> ACTION ITEM
If "triangle" shows up in a line of the material, return that line.

____________________

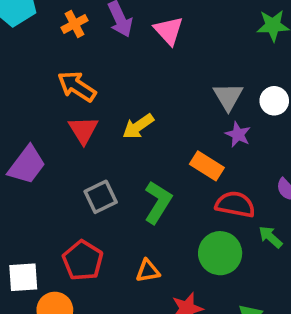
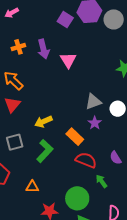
gray triangle: (228, 97) -> (93, 102), turned 30
yellow arrow: (138, 126) -> (43, 122), moved
green circle: (220, 253) -> (77, 198), moved

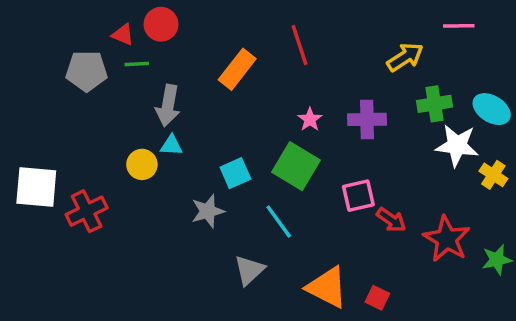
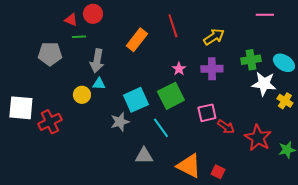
yellow arrow: (405, 57) -> (214, 37), moved
gray pentagon: (87, 71) -> (50, 54), moved
green square: (296, 166) -> (171, 96), turned 32
cyan square: (235, 173) -> (136, 100), size x1.4
gray triangle: (249, 270) -> (144, 156), turned 42

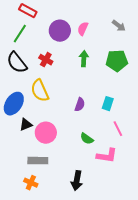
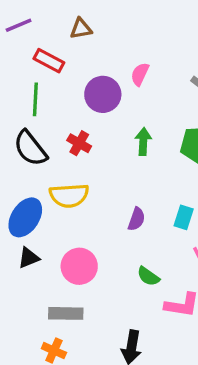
pink semicircle: (83, 29) -> (140, 74), moved
green line: (20, 34) -> (35, 99), turned -30
yellow semicircle: (40, 91) -> (69, 195), turned -70
black triangle: (26, 125) -> (29, 258), moved

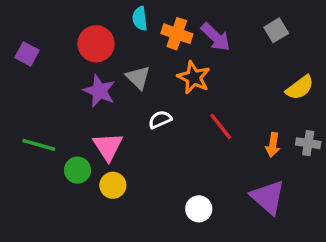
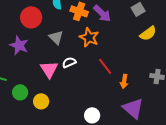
yellow semicircle: (300, 88) -> (148, 33), moved
purple star: (99, 91) -> (19, 45), moved
orange arrow: (273, 145) -> (124, 81), moved
pink triangle: (108, 147) -> (49, 69), moved

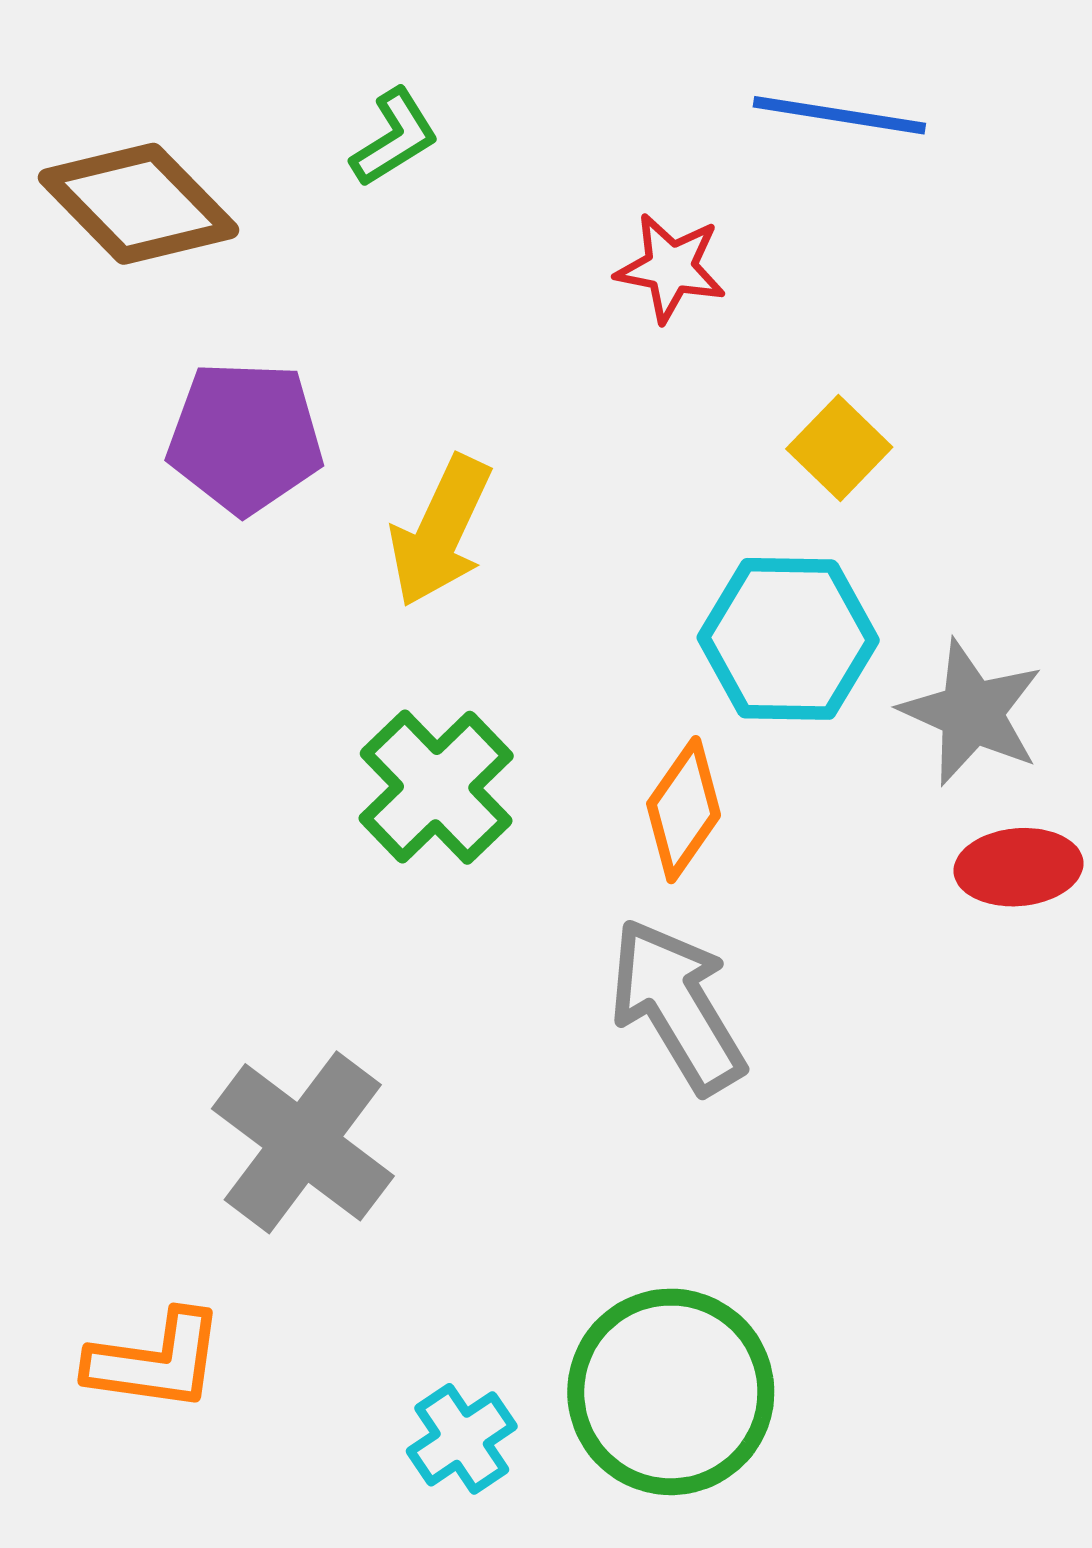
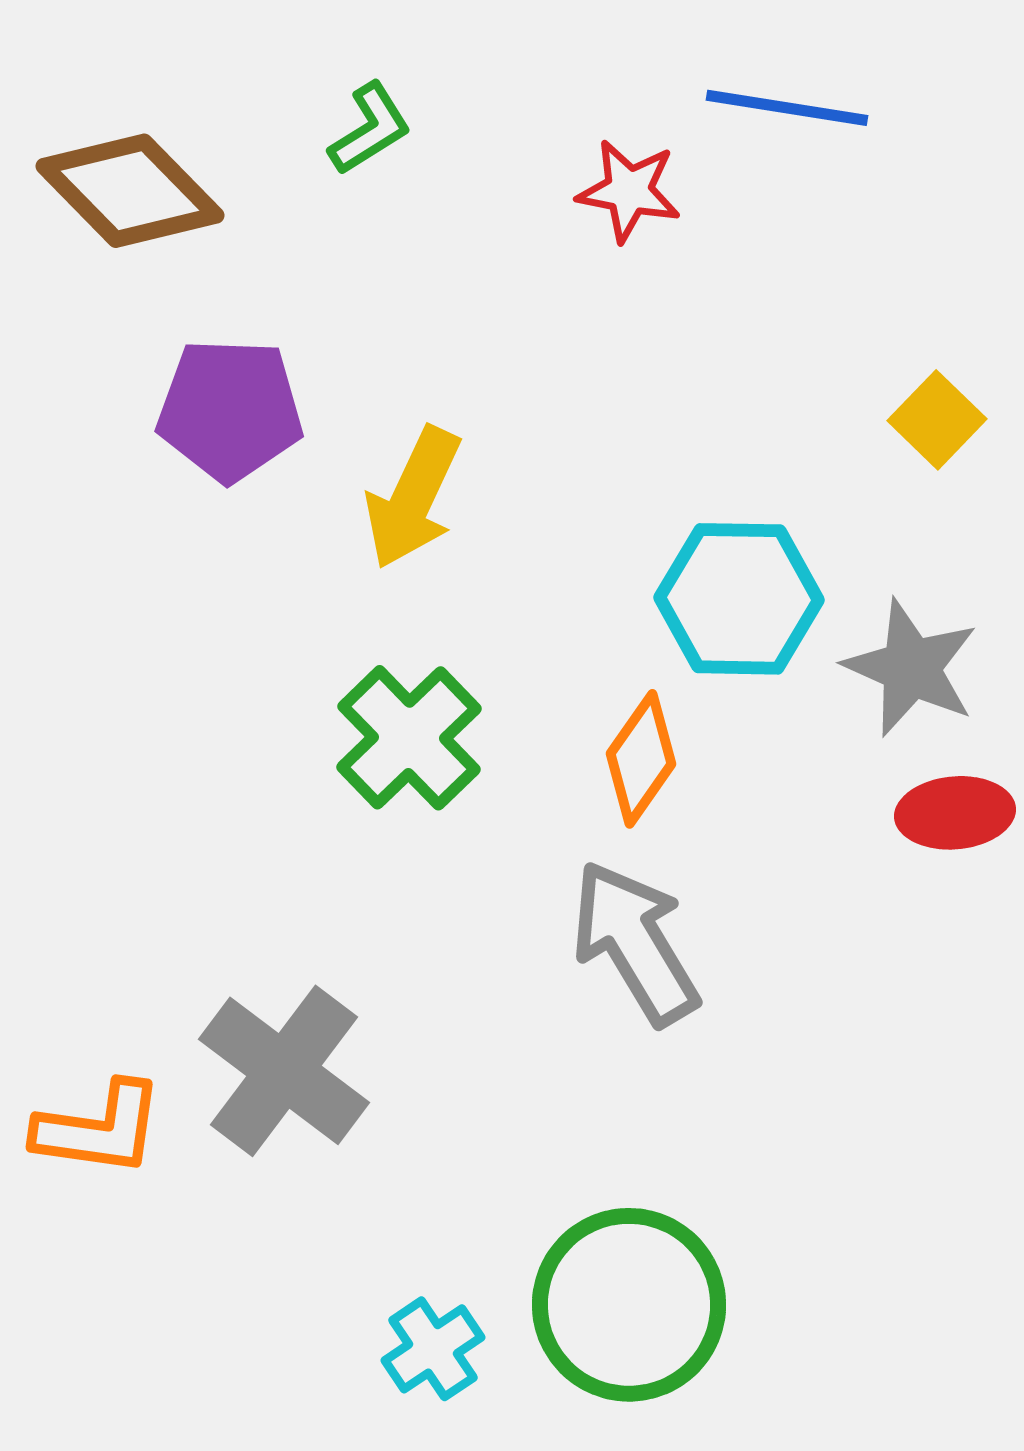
red star: (671, 268) -> (629, 191), moved
yellow square: (839, 448) -> (937, 420), moved
orange L-shape: (156, 1361) -> (99, 1129), moved

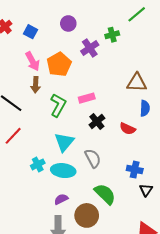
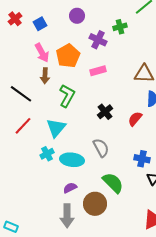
blue square: (31, 32) -> (40, 24), turned 32
purple cross: (90, 48) -> (98, 40), turned -30
pink rectangle: (87, 98) -> (98, 71), moved
red semicircle: (128, 129) -> (135, 119), turned 105
cyan triangle: (64, 142) -> (56, 128), moved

____________________

> OUTPUT FOR THIS EXERCISE
gray triangle: (228, 97) -> (93, 102), turned 30
gray triangle: (249, 270) -> (144, 156), turned 42
black triangle: (26, 125) -> (29, 258), moved
pink triangle: (108, 147) -> (49, 69), moved
cyan triangle: (64, 142) -> (56, 128), moved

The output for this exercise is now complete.